*Information supplied:*
········
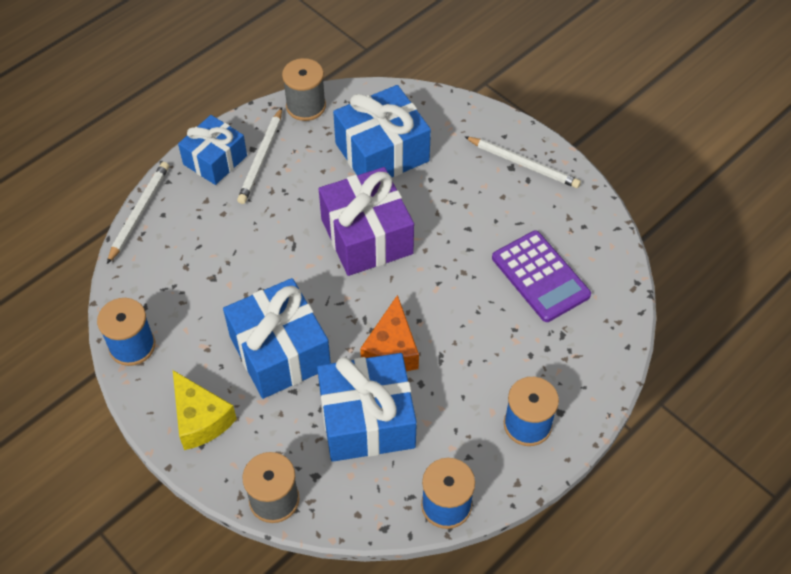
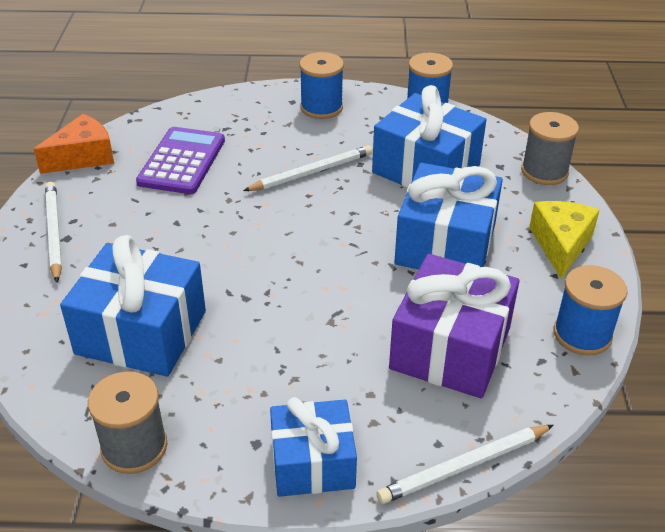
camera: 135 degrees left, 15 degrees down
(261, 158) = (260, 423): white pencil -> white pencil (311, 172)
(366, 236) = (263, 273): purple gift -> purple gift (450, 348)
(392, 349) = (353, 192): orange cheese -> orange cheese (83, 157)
········
*Work task:* Could you write out, exactly as given, the lines from the one holding "(366, 236) = (263, 273): purple" through the end of the listing, and nothing else?

*Solution:*
(366, 236) = (263, 273): purple gift -> purple gift (450, 348)
(392, 349) = (353, 192): orange cheese -> orange cheese (83, 157)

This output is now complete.